What lines of the data below include the word "NMOS"? Report them by copying each.
[Material supplied — start]
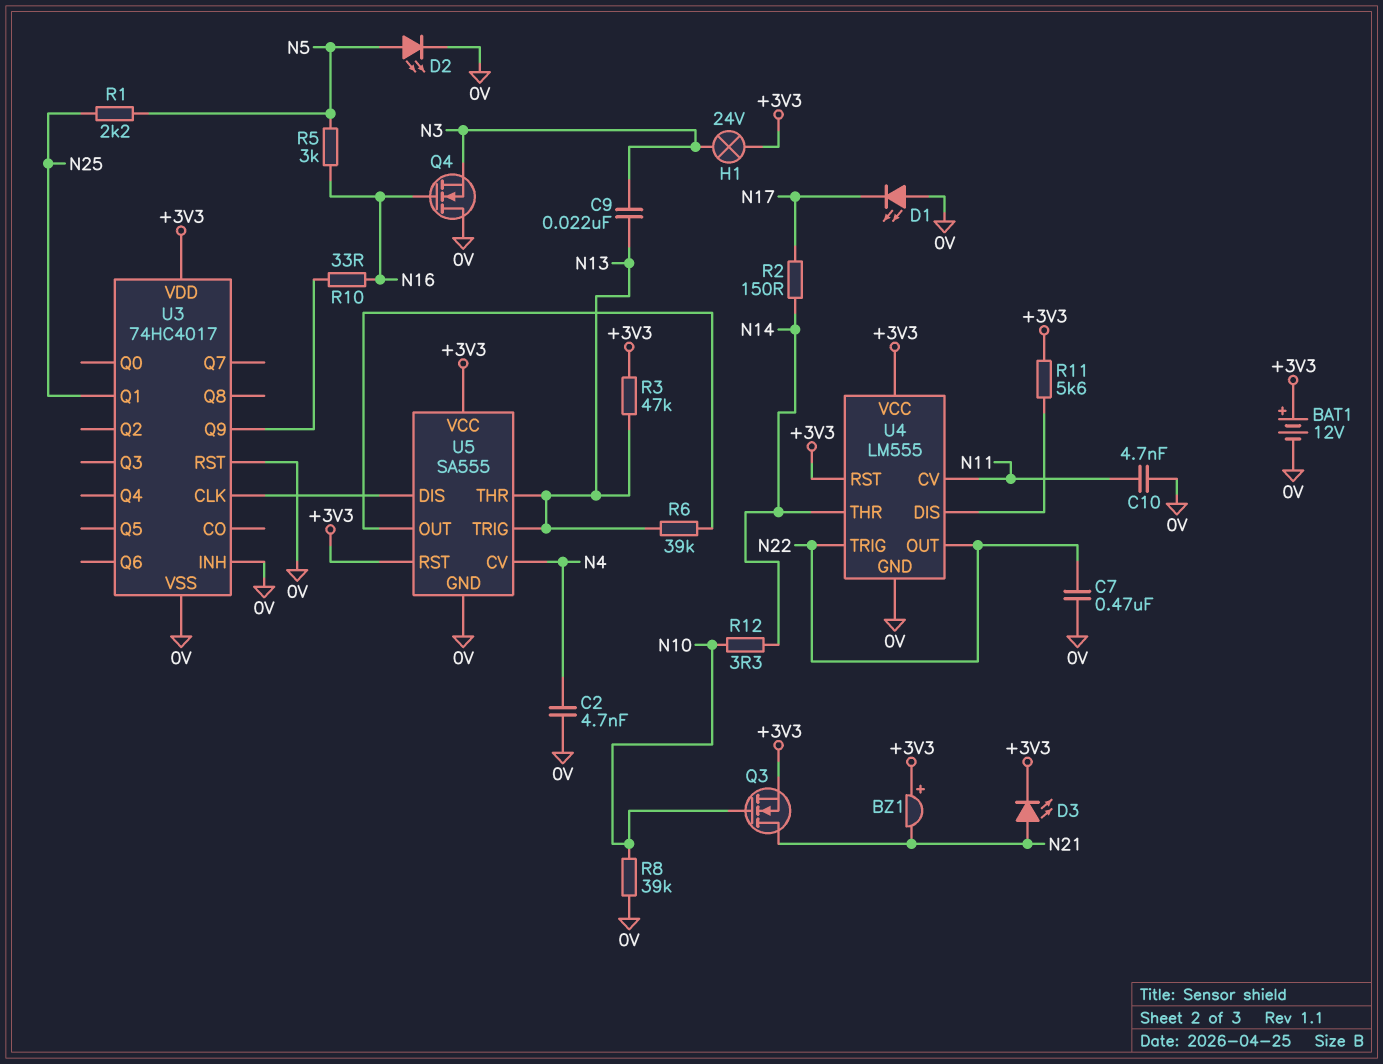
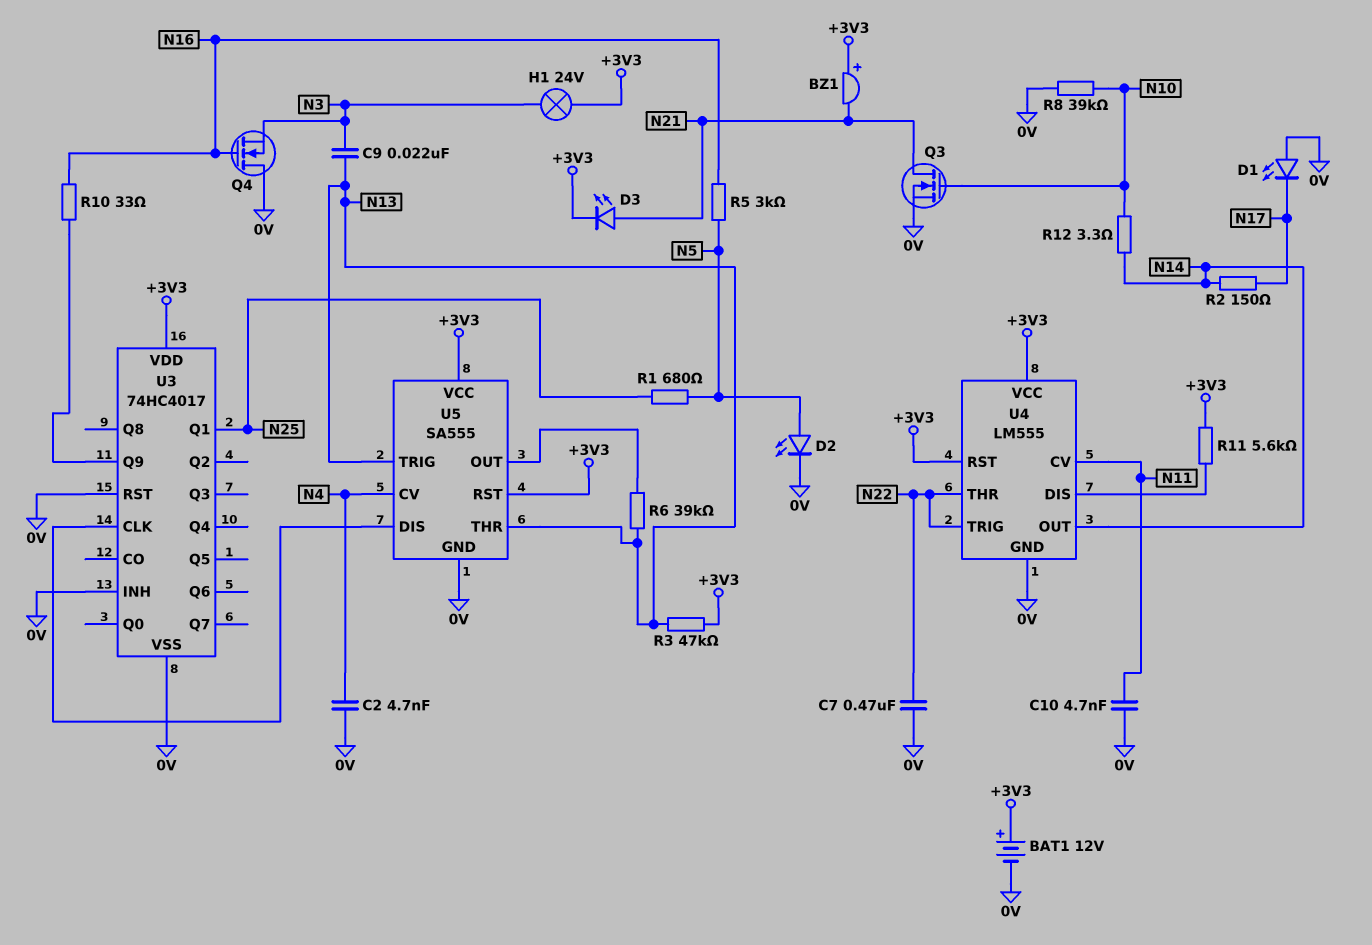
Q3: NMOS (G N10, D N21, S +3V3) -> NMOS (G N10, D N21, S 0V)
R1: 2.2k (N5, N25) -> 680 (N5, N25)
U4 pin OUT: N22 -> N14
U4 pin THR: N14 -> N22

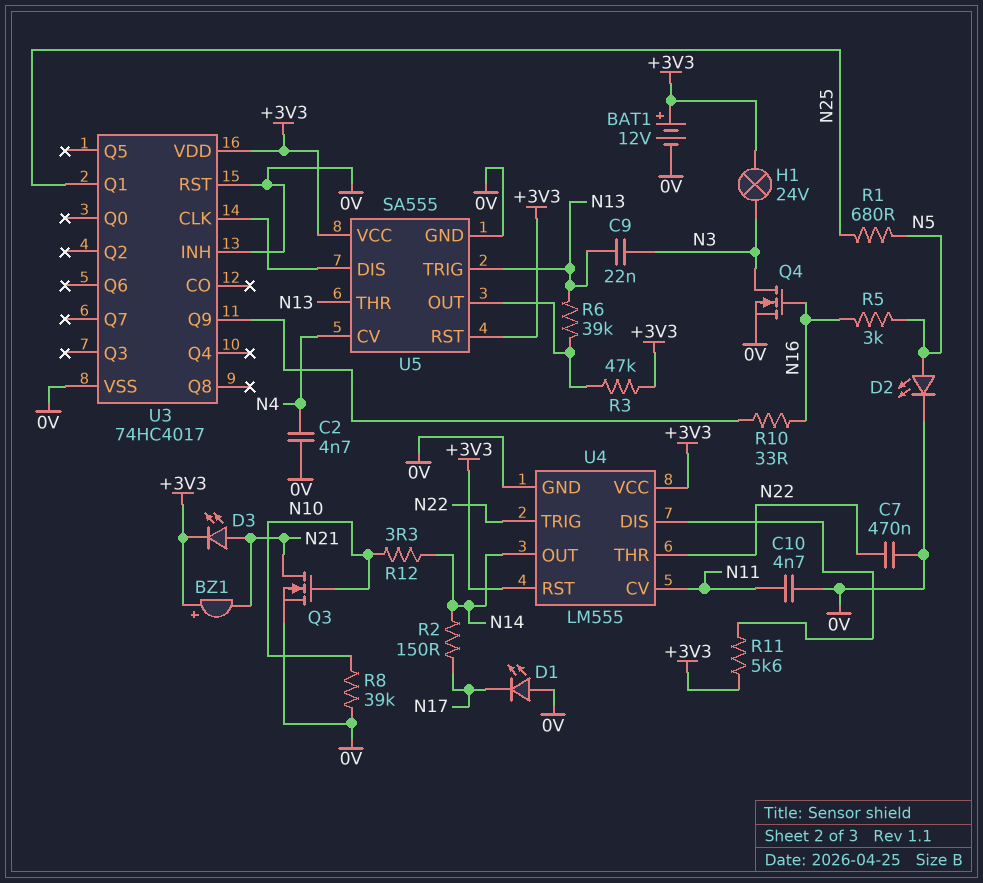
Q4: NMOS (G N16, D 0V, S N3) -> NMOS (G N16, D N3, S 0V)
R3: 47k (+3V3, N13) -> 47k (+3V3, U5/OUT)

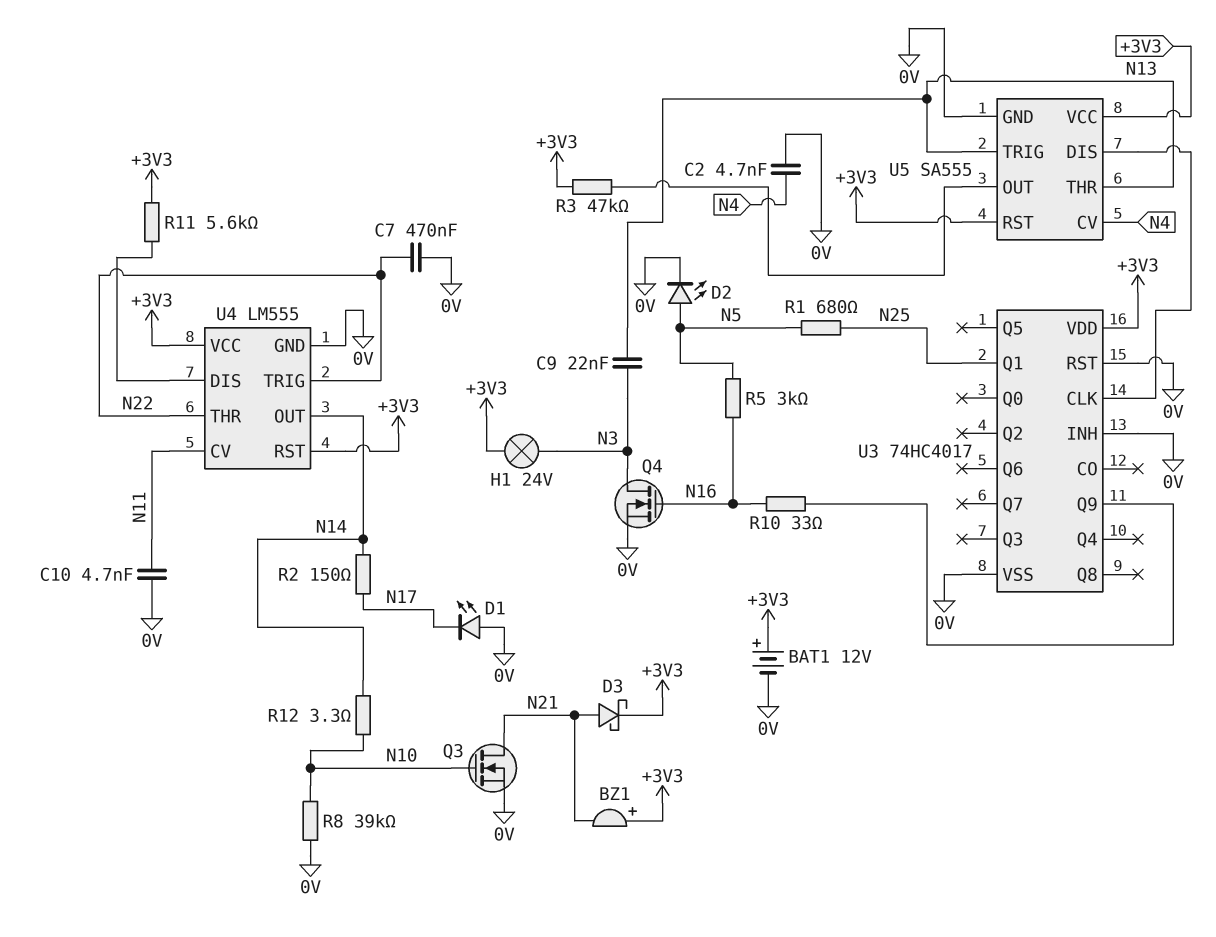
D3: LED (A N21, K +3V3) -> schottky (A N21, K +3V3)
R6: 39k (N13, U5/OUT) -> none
[Material supplied — finish]
[Material supplied — start]
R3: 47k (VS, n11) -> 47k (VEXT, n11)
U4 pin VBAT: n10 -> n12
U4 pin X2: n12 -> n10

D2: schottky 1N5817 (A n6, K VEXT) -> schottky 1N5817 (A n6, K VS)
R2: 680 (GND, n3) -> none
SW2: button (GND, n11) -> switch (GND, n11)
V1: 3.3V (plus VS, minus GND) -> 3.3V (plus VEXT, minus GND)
[Material supplied — finish]
### [Task response]
Q3: NMOS (G N10, D N21, S +3V3) -> NMOS (G N10, D N21, S 0V)
Q4: NMOS (G N16, D 0V, S N3) -> NMOS (G N16, D N3, S 0V)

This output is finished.